[[ Data shown open ]]

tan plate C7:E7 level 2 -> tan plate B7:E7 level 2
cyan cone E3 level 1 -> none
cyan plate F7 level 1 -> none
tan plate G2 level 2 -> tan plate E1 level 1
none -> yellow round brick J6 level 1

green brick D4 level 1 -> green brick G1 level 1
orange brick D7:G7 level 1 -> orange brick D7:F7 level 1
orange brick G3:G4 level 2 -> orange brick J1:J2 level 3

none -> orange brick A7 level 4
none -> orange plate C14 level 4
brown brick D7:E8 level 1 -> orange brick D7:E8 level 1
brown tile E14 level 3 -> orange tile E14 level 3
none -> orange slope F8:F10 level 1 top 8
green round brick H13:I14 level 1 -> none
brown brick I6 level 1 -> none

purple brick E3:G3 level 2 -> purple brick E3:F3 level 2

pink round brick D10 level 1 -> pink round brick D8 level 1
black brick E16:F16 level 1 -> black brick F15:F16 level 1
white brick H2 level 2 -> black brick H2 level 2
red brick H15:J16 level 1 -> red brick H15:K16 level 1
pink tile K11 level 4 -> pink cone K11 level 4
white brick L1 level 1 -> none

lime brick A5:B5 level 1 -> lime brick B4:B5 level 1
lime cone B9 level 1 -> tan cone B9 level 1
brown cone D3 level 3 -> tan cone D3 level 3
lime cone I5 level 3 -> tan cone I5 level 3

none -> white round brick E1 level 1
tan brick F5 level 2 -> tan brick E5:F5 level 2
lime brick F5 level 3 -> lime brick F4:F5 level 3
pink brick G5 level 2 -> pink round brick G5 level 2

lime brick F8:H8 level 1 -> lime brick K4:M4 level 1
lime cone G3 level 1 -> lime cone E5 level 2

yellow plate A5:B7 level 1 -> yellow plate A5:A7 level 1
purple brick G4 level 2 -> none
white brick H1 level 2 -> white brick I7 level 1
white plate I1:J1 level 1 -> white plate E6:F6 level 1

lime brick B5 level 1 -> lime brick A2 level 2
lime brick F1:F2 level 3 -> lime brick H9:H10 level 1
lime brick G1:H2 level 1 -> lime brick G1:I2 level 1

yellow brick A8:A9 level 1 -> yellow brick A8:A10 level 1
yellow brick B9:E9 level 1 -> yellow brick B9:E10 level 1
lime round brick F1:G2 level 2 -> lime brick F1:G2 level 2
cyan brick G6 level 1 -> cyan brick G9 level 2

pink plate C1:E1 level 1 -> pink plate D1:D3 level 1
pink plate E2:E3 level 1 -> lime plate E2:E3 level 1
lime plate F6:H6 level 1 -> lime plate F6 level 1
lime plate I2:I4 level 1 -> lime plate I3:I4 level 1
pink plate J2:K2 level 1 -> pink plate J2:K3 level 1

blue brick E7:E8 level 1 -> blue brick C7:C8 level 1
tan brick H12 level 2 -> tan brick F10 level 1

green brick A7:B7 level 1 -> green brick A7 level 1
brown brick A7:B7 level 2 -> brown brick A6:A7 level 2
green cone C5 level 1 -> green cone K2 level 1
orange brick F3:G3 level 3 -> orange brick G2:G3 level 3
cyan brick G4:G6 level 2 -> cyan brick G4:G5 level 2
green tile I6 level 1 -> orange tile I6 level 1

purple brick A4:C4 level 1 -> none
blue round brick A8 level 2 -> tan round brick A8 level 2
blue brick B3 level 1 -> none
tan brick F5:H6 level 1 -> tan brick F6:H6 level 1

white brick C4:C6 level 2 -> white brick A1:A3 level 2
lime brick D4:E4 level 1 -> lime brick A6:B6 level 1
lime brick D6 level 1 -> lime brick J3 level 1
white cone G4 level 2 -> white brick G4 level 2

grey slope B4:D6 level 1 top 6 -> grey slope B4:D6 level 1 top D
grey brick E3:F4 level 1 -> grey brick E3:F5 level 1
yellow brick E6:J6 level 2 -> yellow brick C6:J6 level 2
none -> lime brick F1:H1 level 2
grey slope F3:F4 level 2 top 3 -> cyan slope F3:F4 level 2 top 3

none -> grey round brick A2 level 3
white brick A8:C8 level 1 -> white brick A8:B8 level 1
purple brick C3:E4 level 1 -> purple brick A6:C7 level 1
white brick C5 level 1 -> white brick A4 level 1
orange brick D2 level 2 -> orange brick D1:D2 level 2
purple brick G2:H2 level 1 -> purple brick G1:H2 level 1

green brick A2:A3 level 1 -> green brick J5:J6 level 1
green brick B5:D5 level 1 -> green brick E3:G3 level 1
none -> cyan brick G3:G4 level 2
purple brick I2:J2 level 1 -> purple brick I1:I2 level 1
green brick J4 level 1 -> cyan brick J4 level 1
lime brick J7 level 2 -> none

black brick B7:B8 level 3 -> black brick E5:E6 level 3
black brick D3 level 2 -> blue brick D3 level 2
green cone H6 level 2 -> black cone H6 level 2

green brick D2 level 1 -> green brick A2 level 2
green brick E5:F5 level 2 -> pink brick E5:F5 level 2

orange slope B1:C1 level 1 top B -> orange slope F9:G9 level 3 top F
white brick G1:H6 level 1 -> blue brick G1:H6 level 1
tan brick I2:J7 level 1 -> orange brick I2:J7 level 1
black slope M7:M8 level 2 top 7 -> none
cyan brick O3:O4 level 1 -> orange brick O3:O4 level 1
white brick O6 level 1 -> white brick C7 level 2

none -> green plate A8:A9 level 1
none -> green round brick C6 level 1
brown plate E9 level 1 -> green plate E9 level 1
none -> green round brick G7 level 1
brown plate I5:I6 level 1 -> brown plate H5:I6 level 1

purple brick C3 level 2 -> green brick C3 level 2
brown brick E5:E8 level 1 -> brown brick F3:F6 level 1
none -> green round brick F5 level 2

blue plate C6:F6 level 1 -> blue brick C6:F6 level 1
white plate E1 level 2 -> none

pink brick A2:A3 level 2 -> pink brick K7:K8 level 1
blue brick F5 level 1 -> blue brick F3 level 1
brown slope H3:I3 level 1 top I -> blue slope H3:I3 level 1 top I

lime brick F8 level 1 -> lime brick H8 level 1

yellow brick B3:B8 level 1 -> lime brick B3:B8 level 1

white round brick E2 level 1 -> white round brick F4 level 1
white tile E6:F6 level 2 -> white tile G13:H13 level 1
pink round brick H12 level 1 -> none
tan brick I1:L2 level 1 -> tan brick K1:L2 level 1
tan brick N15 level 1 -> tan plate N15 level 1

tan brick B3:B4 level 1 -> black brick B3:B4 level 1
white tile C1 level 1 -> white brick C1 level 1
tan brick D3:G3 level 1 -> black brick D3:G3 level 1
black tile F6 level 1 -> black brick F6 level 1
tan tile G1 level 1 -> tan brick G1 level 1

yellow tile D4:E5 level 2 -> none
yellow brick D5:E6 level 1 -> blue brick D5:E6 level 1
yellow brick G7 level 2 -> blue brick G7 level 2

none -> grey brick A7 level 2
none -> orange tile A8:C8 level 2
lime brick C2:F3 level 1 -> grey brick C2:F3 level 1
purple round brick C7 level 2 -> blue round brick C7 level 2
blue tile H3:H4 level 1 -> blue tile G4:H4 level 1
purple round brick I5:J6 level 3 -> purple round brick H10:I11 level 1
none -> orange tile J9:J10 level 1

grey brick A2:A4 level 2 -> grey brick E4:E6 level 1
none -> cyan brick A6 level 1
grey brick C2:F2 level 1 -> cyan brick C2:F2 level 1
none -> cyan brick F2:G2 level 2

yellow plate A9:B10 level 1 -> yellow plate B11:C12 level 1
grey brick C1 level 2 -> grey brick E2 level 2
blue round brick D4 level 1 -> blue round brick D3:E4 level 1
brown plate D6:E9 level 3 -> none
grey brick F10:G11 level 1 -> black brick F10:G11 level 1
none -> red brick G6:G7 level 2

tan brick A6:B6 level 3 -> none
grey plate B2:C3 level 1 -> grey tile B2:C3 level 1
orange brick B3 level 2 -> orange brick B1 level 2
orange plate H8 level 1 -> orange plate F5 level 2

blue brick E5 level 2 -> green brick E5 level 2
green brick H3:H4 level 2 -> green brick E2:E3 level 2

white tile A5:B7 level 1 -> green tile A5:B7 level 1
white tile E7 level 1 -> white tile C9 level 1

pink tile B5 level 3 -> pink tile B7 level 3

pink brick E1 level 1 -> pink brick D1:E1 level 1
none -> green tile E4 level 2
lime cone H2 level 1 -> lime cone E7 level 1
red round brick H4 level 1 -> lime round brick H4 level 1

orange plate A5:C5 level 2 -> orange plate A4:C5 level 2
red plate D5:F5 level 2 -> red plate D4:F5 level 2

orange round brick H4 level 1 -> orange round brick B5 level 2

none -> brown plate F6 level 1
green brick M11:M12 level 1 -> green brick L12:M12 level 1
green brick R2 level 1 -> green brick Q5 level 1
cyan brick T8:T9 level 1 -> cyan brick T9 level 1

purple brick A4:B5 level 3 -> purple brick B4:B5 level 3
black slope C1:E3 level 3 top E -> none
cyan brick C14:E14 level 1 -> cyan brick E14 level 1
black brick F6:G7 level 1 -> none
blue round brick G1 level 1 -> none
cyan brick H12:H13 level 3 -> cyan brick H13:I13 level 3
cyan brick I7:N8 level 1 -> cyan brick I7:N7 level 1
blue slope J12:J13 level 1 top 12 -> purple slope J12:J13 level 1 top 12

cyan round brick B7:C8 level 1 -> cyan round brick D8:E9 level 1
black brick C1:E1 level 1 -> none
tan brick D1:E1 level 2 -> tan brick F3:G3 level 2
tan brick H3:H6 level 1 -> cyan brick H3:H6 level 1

[[ Data shown closed ]]

▶ What you need to do
Determine how many lines of the records hold the word "cone", giving only that number.

▶ Output of the task
10